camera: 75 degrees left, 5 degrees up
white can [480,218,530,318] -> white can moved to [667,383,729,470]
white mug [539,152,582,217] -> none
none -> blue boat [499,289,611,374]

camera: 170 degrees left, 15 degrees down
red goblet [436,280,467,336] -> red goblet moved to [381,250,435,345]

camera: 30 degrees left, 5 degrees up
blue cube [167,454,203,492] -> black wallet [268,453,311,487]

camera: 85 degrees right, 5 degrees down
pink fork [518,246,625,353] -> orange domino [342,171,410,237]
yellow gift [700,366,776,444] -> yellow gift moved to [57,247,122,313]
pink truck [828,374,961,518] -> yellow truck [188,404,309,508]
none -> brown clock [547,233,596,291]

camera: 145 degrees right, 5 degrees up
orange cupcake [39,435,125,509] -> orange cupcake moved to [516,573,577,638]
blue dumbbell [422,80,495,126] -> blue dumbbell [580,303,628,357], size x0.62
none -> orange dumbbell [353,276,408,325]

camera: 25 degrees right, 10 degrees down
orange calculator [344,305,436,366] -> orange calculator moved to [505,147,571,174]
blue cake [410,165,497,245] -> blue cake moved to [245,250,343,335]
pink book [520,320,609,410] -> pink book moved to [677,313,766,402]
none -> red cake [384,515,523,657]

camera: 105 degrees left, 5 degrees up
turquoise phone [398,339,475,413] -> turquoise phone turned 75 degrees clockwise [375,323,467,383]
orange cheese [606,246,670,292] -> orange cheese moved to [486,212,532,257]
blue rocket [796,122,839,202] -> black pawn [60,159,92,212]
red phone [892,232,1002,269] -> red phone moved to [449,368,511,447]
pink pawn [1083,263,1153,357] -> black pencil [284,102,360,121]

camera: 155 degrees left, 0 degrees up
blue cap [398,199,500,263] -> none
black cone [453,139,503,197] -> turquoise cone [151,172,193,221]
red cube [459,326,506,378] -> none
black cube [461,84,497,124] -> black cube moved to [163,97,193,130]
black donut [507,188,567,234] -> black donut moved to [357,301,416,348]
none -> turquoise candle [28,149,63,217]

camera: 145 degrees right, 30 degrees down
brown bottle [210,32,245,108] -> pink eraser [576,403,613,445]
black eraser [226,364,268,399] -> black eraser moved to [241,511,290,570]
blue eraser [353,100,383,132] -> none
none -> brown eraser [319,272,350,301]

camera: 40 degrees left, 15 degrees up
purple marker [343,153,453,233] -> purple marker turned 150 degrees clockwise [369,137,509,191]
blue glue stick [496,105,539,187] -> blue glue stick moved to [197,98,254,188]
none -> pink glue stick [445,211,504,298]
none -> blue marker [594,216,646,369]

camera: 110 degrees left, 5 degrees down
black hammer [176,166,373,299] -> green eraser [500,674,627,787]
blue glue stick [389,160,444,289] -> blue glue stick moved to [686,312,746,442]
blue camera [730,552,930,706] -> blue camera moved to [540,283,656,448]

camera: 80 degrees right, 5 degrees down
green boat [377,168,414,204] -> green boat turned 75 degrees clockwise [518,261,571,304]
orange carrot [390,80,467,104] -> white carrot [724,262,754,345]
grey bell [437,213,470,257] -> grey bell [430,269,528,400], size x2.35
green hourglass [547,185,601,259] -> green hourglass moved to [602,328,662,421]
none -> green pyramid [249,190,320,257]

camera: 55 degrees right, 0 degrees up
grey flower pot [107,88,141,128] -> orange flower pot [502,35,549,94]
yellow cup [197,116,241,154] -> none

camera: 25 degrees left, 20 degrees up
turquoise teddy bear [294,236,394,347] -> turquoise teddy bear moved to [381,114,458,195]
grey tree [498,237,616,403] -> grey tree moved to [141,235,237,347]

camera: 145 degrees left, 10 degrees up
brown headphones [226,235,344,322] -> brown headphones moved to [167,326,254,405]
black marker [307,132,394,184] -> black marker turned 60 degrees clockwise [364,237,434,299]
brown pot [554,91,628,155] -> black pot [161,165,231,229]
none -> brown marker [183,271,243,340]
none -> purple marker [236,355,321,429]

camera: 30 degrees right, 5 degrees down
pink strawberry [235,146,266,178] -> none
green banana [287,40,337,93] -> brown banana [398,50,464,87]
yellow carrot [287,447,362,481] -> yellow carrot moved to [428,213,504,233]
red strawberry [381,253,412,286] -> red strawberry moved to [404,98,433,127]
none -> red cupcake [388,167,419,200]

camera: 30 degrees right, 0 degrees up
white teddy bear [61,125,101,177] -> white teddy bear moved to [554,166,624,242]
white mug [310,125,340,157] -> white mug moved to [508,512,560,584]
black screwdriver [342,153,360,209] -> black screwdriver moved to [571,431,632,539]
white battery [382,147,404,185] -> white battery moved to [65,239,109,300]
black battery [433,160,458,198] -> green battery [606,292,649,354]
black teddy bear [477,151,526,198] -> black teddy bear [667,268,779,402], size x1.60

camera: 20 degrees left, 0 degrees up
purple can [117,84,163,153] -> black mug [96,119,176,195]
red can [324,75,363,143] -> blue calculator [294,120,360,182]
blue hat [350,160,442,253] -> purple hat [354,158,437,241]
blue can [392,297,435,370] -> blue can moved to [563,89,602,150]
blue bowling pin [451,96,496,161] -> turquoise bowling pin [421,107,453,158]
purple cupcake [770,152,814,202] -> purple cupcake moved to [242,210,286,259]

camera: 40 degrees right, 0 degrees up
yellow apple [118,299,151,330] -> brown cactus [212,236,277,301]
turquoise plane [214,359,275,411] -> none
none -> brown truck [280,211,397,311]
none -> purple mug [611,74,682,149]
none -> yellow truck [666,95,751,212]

WHAT YOU ARE ASKED TO DO ::
Lines above with "left" in them are the ones to copy.

ANSWER FOR THE TASK ::
camera: 75 degrees left, 5 degrees up
camera: 170 degrees left, 15 degrees down
camera: 30 degrees left, 5 degrees up
camera: 105 degrees left, 5 degrees up
camera: 155 degrees left, 0 degrees up
camera: 40 degrees left, 15 degrees up
camera: 110 degrees left, 5 degrees down
camera: 25 degrees left, 20 degrees up
camera: 145 degrees left, 10 degrees up
camera: 20 degrees left, 0 degrees up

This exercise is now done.